-- start RECORDS SHOWN --

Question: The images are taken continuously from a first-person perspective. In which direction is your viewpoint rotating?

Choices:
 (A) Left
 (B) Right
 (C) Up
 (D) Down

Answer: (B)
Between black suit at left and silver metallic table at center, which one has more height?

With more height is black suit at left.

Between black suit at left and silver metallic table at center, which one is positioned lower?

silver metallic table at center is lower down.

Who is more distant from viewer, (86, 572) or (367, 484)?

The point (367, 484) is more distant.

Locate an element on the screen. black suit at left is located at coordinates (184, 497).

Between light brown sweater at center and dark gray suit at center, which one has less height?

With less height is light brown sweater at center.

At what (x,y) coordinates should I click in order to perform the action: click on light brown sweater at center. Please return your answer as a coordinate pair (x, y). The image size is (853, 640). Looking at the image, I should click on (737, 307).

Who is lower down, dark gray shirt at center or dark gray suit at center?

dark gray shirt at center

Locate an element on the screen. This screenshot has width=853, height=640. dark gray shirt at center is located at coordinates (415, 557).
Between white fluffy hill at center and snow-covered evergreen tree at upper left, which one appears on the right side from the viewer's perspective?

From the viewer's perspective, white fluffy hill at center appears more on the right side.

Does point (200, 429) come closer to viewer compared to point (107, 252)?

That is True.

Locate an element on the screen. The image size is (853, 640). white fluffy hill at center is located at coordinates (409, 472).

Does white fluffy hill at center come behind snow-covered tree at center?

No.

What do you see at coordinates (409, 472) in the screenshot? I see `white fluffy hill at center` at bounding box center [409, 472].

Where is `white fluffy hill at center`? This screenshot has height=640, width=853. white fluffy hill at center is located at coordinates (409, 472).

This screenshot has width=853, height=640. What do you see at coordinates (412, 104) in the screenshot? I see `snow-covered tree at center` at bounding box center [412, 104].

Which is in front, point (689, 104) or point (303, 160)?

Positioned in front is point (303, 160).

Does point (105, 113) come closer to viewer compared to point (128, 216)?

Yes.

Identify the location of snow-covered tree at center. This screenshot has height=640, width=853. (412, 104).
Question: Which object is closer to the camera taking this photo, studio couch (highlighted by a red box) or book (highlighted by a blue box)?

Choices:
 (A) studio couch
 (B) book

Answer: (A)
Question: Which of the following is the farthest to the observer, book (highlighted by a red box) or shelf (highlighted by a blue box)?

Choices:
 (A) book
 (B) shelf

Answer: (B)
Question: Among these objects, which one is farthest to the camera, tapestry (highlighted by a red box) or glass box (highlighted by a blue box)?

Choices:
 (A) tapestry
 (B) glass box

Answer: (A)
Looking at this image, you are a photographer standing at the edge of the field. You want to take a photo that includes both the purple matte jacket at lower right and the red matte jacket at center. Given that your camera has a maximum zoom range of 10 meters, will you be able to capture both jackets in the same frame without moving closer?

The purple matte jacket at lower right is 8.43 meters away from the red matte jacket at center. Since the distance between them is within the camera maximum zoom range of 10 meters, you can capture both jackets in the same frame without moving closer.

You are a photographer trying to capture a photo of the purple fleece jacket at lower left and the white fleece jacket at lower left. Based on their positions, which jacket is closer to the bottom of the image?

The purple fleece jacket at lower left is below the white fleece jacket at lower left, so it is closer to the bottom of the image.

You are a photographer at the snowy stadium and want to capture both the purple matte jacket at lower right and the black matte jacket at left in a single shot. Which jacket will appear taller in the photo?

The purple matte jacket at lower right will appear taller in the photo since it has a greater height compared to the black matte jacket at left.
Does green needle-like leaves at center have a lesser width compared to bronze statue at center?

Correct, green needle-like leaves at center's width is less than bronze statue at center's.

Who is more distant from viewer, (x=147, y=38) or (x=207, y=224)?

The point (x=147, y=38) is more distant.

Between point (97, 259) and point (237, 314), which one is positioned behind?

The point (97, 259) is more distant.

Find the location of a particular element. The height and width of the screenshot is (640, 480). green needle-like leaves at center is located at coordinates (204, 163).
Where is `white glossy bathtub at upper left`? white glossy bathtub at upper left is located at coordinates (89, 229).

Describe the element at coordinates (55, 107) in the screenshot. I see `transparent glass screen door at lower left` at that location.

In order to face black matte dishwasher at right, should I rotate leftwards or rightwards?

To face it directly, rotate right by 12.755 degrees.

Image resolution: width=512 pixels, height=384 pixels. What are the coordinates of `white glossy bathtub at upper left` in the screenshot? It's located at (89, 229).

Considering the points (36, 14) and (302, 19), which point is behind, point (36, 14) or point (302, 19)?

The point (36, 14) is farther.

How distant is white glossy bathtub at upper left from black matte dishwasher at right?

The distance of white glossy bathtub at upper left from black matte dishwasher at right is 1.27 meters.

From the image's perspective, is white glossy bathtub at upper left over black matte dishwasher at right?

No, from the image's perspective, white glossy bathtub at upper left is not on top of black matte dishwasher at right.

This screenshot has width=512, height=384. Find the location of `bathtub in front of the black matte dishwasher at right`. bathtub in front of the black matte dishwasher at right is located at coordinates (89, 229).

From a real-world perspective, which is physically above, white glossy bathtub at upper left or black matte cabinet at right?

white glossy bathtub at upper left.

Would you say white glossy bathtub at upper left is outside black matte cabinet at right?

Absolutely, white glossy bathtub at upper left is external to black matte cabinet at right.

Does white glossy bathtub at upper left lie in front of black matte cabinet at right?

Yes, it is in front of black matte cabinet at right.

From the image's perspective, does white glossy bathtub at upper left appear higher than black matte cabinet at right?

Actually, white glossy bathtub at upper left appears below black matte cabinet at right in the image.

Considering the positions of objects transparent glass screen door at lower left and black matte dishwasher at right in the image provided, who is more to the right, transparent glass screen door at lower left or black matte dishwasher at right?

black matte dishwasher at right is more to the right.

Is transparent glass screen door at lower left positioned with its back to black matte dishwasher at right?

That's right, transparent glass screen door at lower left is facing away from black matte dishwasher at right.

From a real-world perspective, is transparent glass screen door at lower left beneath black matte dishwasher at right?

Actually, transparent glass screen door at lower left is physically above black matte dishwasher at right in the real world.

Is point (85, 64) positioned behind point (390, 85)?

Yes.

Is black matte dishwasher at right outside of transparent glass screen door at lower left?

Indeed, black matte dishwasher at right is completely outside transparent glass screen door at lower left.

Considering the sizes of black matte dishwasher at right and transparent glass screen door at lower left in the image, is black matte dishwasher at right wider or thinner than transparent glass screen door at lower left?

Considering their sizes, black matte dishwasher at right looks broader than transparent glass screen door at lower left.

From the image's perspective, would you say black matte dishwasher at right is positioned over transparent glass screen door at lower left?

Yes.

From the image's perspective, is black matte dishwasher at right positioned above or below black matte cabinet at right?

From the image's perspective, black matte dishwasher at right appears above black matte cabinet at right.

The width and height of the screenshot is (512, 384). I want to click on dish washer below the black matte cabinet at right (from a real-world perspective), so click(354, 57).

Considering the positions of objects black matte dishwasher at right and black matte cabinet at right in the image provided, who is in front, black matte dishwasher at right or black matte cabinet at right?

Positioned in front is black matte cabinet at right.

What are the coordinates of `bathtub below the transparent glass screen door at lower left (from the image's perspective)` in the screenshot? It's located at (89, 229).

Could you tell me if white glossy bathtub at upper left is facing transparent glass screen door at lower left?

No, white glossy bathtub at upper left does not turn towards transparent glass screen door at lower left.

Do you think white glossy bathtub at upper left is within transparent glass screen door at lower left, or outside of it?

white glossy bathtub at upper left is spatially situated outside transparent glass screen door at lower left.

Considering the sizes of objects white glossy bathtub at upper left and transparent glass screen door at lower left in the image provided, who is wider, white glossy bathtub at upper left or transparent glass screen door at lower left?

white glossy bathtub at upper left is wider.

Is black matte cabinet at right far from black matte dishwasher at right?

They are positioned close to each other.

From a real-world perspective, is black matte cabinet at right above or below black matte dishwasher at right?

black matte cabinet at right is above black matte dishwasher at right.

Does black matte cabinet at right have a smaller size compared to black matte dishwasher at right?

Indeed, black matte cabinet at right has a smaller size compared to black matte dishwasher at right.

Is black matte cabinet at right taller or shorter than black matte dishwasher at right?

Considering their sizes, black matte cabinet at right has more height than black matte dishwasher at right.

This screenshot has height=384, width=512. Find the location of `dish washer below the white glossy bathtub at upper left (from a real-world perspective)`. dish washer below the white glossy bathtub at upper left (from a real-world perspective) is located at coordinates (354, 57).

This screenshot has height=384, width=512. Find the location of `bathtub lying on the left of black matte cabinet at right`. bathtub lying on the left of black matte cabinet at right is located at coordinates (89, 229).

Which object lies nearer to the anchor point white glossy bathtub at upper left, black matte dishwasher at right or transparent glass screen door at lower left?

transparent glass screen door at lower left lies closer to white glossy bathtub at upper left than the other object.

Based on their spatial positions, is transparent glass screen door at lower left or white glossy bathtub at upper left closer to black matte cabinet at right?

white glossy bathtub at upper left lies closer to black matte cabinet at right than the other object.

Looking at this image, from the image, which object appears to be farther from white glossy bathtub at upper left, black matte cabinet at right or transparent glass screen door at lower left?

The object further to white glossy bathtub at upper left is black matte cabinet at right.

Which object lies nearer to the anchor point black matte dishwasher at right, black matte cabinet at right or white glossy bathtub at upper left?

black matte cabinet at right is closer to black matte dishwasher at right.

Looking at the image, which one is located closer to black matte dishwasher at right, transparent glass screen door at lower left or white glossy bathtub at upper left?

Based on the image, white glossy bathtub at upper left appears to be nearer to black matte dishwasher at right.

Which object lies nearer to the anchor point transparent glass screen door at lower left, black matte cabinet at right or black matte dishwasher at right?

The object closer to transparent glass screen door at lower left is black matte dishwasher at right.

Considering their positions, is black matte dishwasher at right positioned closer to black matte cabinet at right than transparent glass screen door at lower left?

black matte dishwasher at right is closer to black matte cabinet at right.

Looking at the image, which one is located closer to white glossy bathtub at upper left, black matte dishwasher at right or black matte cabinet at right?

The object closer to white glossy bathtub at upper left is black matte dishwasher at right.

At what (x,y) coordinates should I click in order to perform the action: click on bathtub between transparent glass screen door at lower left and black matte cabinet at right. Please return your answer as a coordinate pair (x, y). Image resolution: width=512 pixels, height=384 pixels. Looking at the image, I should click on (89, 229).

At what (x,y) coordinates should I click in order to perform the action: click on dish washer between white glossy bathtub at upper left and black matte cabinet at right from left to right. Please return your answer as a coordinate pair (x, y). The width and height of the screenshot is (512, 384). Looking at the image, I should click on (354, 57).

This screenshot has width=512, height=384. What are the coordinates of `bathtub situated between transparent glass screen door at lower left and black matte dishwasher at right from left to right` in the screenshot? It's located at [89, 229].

-- end RECORDS SHOWN --

## REQUIRED WORK
Write out everything from the line containing "You are a photographer at" down to the line containing "Does green needle-like", both included, exactly as it appears.

## RESPONSE
You are a photographer at the snowy stadium and want to capture both the purple matte jacket at lower right and the black matte jacket at left in a single shot. Which jacket will appear taller in the photo?

The purple matte jacket at lower right will appear taller in the photo since it has a greater height compared to the black matte jacket at left.
Does green needle-like leaves at center have a lesser width compared to bronze statue at center?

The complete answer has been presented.